**Given records**
****************

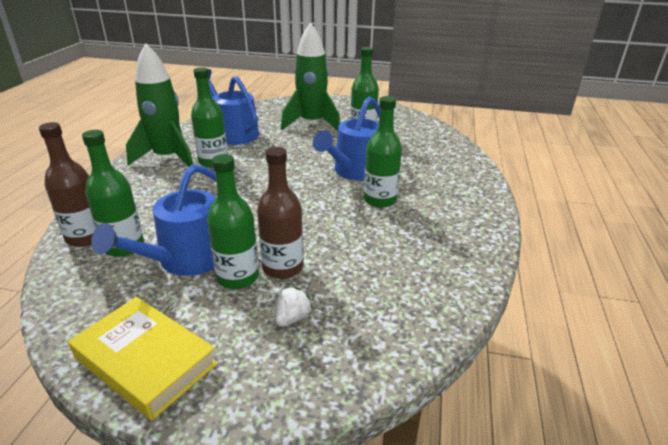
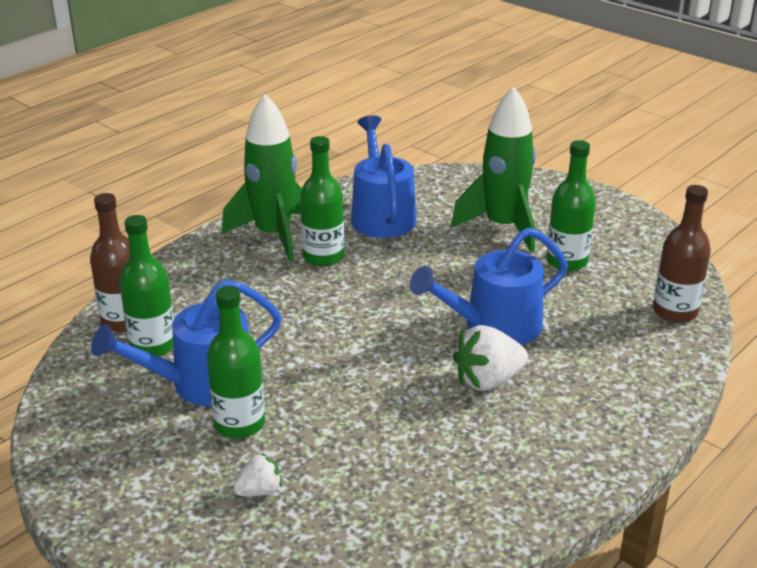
camera: 30 degrees right, 0 degrees up
(145, 360) = (98, 478): yellow book -> none
(282, 267) = (294, 430): brown bottle -> brown bottle (675, 312)
(380, 200) = (488, 381): green bottle -> white strawberry

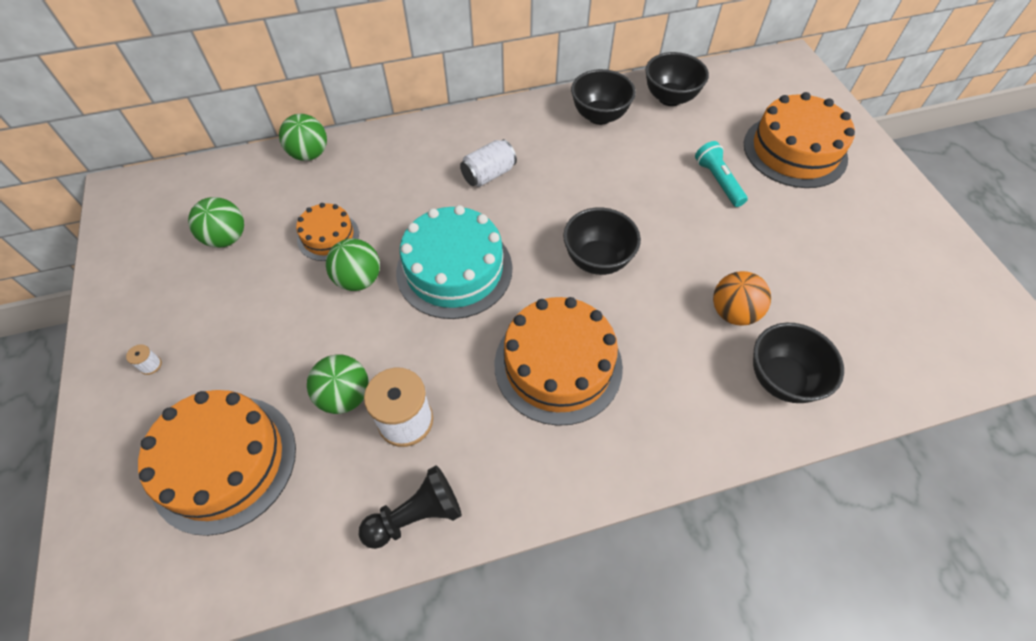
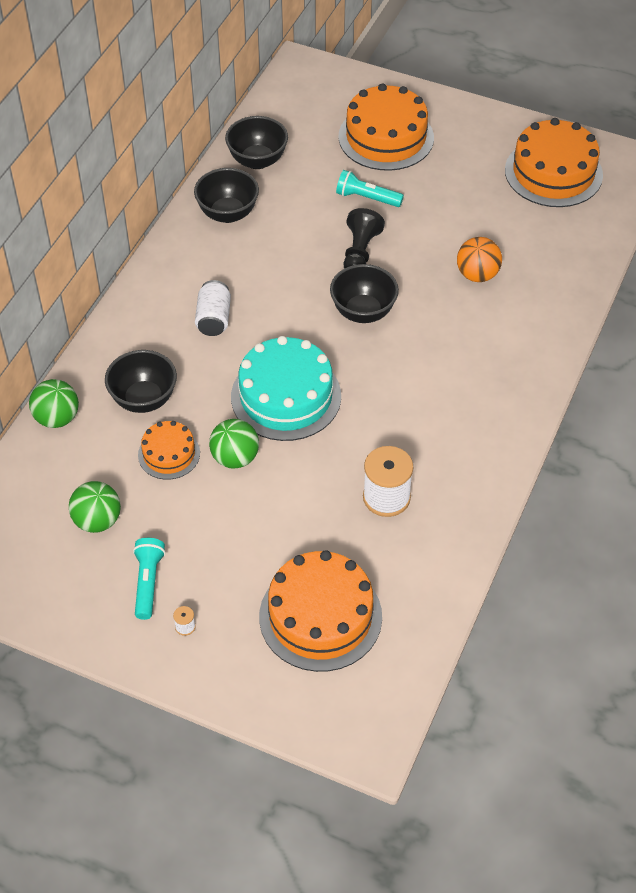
camera: 50 degrees left, 5 degrees down
(184, 309) = (148, 582): none -> turquoise flashlight
(345, 396) = (333, 520): green ball -> none
(416, 515) = (460, 530): black pawn -> black pawn (360, 252)
(558, 365) = (425, 390): orange cake -> orange cake (553, 172)
(781, 379) = (544, 289): black bowl -> black bowl (144, 399)

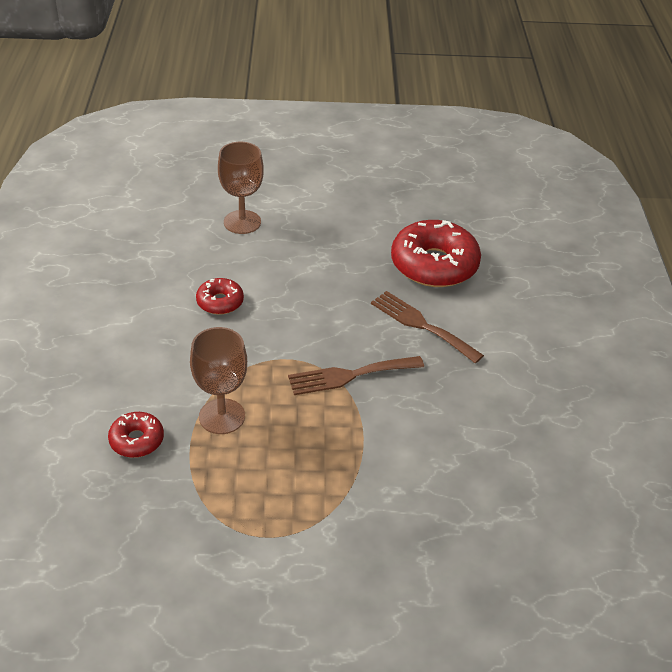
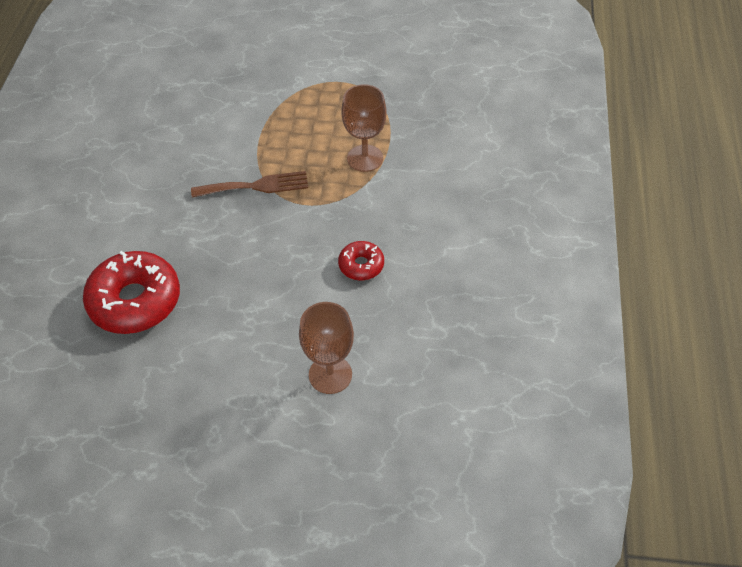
camera: 170 degrees left, 10 degrees up
(137, 440) = (430, 144): red donut -> none
(421, 325) = (176, 231): brown fork -> none

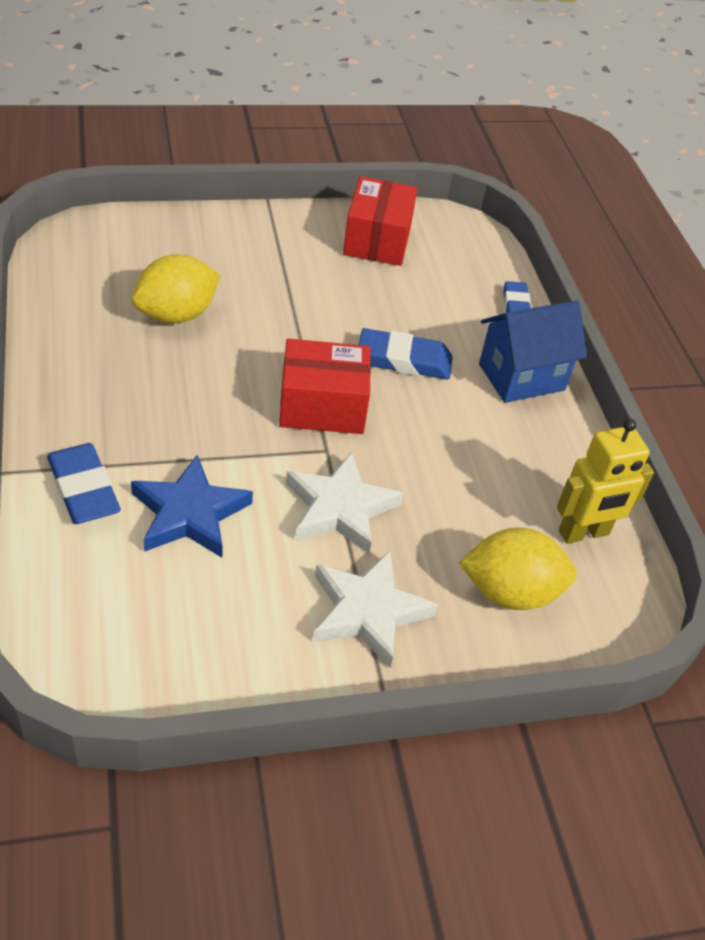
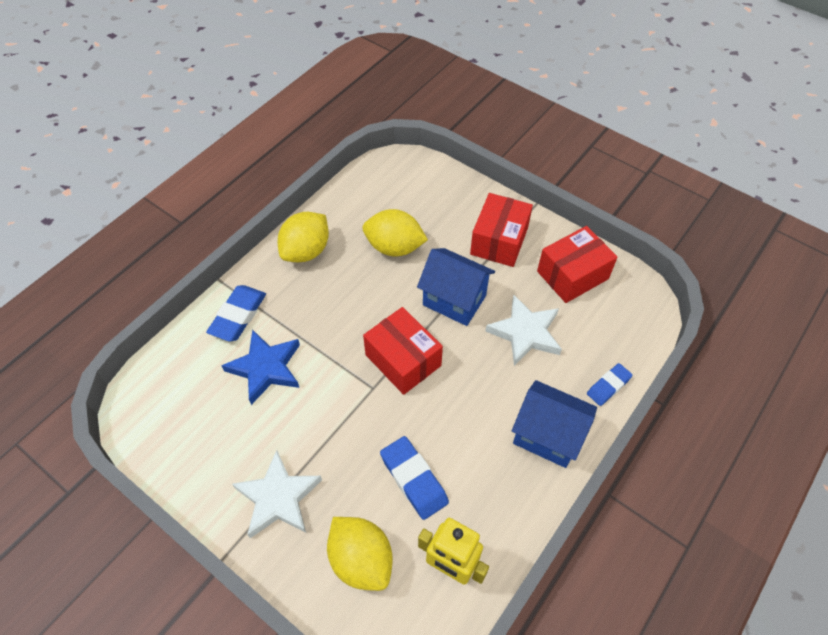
camera: 55 degrees right, 10 degrees up
(78, 377) = (306, 251): none -> yellow lemon
(275, 249) = (499, 241): none -> red box
(301, 324) = (454, 300): none -> blue house
(340, 508) = (337, 428): white star -> white star (525, 333)
(404, 360) = (486, 367): blue eraser -> blue eraser (414, 479)

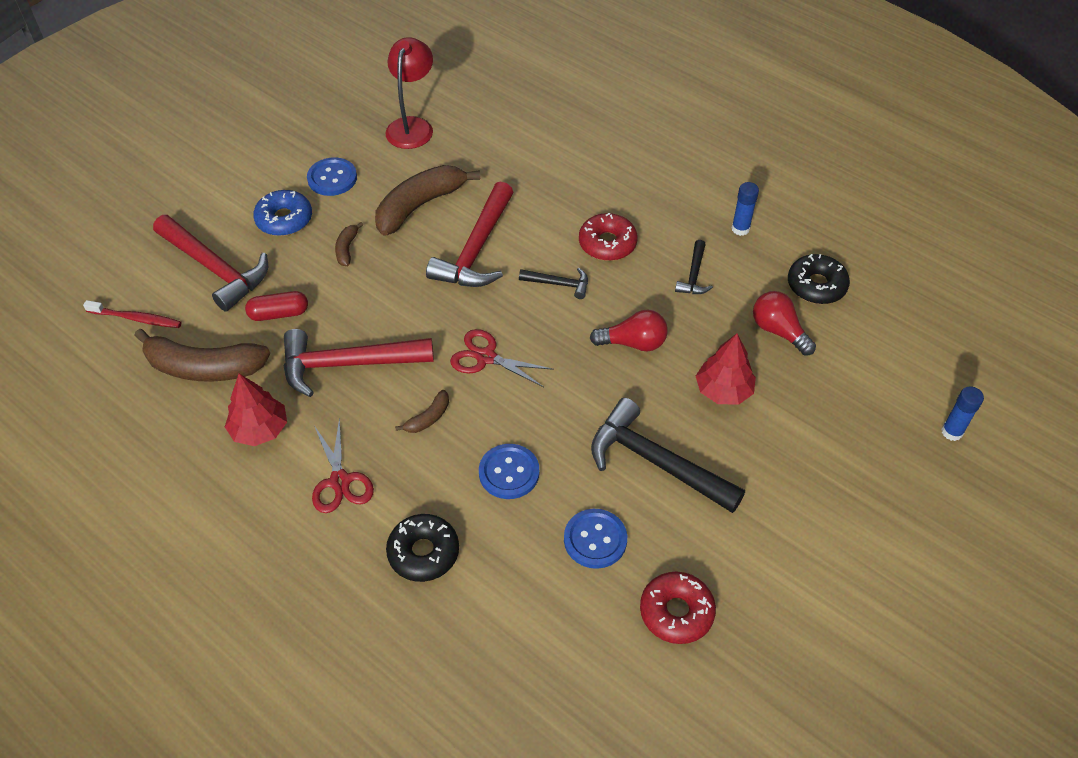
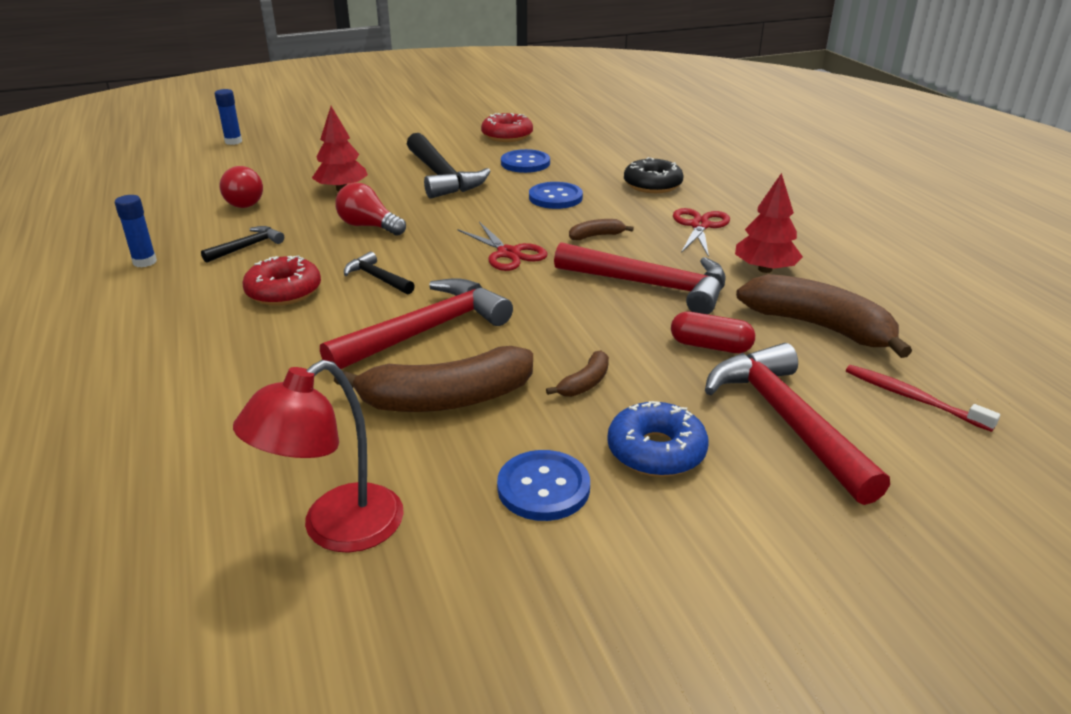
camera: 150 degrees left, 20 degrees down
(816, 286) = (166, 213): black donut -> none

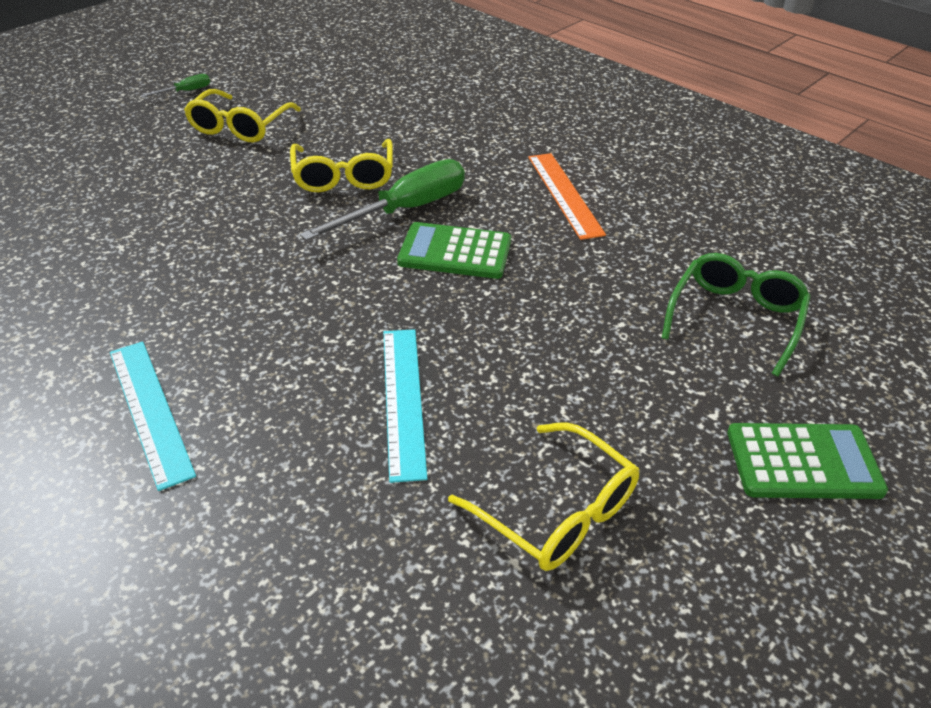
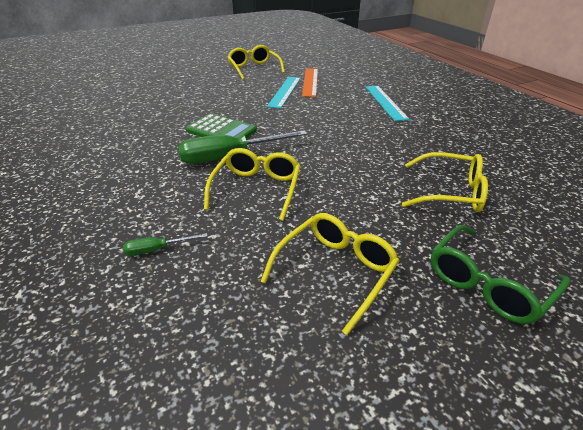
camera: 160 degrees left, 5 degrees down
(100, 214) = (450, 192): none -> yellow glasses
(185, 91) = (413, 376): green screwdriver -> green screwdriver (157, 249)
(564, 194) = (122, 148): orange ruler -> orange ruler (310, 82)
(735, 318) = (131, 91): green glasses -> green glasses (487, 283)
(803, 462) = (172, 66): green calculator -> none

****************

A complete answer lists every line of the listing above that holds the word "orange".

**Exercise output**
(558, 365) = (425, 390): orange cake -> orange cake (553, 172)
(564, 194) = (122, 148): orange ruler -> orange ruler (310, 82)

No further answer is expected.